WHAT THIS TASK INVOLVES. With images excluded, write out each entry below exactly as given.

** Opening ENTRIES SHOWN block **

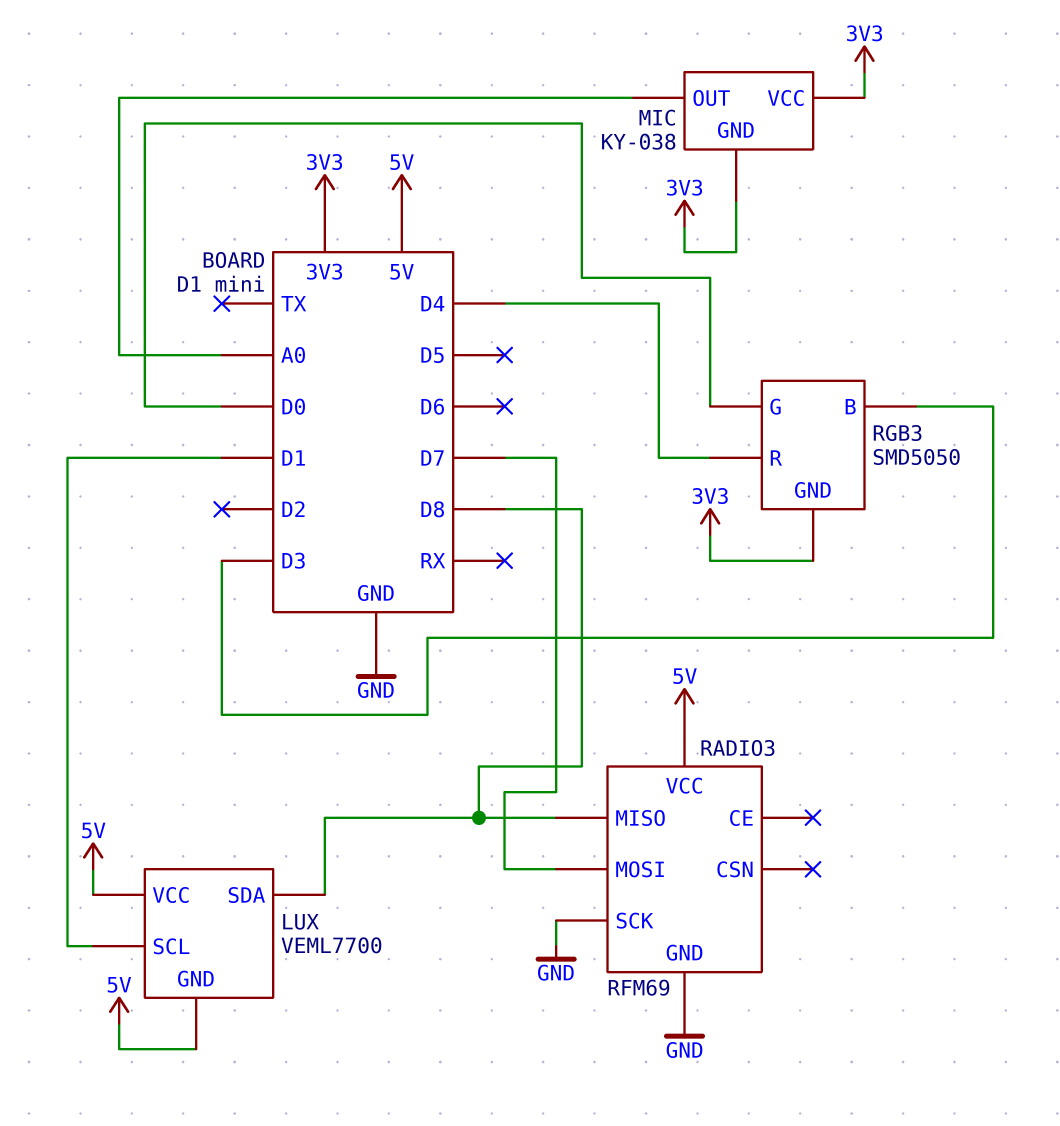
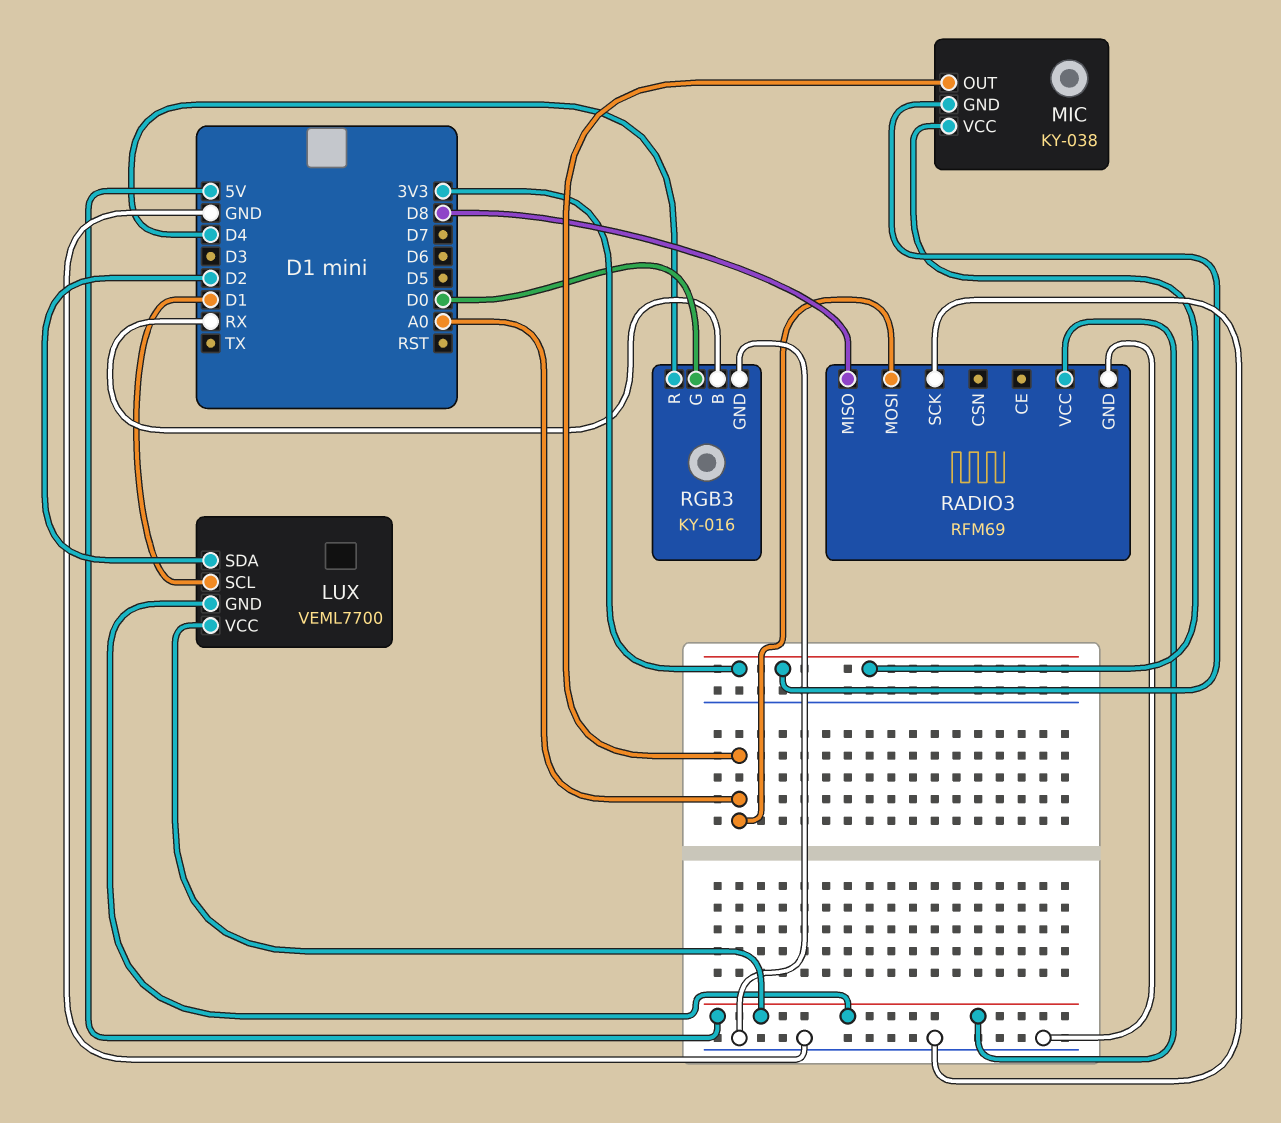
LUX pin SDA: D8 -> D2
RADIO3 pin MOSI: D7 -> A0
RGB3: SMD5050 -> KY-016
RGB3 pin B: D3 -> RX
RGB3 pin GND: 3V3 -> GND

** Closing ENTRIES SHOWN block **

RESULT OF THE TASK.
LUX pin SDA: D8 -> D2
RADIO3 pin MOSI: D7 -> A0
RGB3: SMD5050 -> KY-016
RGB3 pin B: D3 -> RX
RGB3 pin GND: 3V3 -> GND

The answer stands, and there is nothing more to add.